* **Problem to work on**
Copy nothing but the lines below running from the line containing "C5: 2.2nF (VDD, n9) -> 2.2nF (COM, n9)" through the line containing "D104: diode (A", both end lines included.

* **Records to process**
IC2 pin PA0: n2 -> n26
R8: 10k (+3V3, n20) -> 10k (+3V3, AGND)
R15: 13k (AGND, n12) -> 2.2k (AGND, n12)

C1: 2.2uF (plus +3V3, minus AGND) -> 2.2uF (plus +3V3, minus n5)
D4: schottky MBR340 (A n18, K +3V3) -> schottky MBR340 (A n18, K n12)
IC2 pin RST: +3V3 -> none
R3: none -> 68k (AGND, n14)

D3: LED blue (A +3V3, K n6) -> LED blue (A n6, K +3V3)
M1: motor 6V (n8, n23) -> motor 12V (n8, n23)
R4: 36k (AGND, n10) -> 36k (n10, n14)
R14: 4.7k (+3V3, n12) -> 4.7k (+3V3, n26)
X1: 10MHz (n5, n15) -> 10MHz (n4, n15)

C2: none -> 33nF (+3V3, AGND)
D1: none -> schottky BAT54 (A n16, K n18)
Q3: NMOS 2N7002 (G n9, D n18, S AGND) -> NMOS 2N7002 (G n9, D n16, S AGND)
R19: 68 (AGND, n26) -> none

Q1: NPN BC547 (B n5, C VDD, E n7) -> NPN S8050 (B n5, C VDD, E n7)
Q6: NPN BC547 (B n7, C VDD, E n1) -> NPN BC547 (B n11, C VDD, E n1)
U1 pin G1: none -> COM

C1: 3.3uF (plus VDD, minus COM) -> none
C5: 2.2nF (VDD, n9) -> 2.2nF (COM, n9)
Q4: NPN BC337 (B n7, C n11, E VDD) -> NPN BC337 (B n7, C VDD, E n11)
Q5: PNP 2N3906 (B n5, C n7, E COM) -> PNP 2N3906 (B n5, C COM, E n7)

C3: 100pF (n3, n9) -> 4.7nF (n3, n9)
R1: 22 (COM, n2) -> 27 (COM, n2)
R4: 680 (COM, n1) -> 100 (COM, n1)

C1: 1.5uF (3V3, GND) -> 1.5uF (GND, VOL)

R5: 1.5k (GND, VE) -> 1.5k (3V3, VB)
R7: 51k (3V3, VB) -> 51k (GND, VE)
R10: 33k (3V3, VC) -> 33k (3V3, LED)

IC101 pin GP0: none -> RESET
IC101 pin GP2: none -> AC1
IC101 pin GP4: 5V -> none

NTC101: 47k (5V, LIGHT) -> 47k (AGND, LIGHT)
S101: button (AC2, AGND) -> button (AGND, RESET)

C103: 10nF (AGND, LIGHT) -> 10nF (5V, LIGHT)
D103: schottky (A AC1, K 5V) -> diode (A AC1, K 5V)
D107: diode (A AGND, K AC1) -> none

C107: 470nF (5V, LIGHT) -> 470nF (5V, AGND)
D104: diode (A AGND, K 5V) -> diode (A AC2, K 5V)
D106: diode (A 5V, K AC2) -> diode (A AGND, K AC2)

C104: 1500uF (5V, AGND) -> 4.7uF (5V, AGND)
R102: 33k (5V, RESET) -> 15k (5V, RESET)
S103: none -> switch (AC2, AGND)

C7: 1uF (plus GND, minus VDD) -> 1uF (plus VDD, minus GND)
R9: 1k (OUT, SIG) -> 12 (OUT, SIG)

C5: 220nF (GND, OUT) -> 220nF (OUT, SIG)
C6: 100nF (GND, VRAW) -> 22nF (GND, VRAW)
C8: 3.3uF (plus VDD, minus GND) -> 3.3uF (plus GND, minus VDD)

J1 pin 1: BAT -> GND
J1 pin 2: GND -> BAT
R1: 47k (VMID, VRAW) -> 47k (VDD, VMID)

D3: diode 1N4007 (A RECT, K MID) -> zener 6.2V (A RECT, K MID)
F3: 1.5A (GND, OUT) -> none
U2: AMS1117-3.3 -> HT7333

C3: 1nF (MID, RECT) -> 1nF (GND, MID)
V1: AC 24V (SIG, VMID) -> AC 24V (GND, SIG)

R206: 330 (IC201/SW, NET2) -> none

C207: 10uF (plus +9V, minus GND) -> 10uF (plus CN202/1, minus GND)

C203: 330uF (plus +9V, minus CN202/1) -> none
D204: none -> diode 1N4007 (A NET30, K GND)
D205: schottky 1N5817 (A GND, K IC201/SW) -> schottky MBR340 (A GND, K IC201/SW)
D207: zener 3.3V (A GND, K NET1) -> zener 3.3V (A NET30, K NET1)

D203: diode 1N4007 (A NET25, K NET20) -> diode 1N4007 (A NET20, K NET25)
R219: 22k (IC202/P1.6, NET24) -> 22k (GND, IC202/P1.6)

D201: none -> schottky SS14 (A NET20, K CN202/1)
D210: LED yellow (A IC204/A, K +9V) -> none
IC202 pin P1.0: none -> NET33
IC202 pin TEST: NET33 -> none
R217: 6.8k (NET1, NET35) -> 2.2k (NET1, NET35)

* **Exercise output**
C5: 2.2nF (VDD, n9) -> 2.2nF (COM, n9)
Q4: NPN BC337 (B n7, C n11, E VDD) -> NPN BC337 (B n7, C VDD, E n11)
Q5: PNP 2N3906 (B n5, C n7, E COM) -> PNP 2N3906 (B n5, C COM, E n7)

C3: 100pF (n3, n9) -> 4.7nF (n3, n9)
R1: 22 (COM, n2) -> 27 (COM, n2)
R4: 680 (COM, n1) -> 100 (COM, n1)

C1: 1.5uF (3V3, GND) -> 1.5uF (GND, VOL)

R5: 1.5k (GND, VE) -> 1.5k (3V3, VB)
R7: 51k (3V3, VB) -> 51k (GND, VE)
R10: 33k (3V3, VC) -> 33k (3V3, LED)

IC101 pin GP0: none -> RESET
IC101 pin GP2: none -> AC1
IC101 pin GP4: 5V -> none

NTC101: 47k (5V, LIGHT) -> 47k (AGND, LIGHT)
S101: button (AC2, AGND) -> button (AGND, RESET)

C103: 10nF (AGND, LIGHT) -> 10nF (5V, LIGHT)
D103: schottky (A AC1, K 5V) -> diode (A AC1, K 5V)
D107: diode (A AGND, K AC1) -> none

C107: 470nF (5V, LIGHT) -> 470nF (5V, AGND)
D104: diode (A AGND, K 5V) -> diode (A AC2, K 5V)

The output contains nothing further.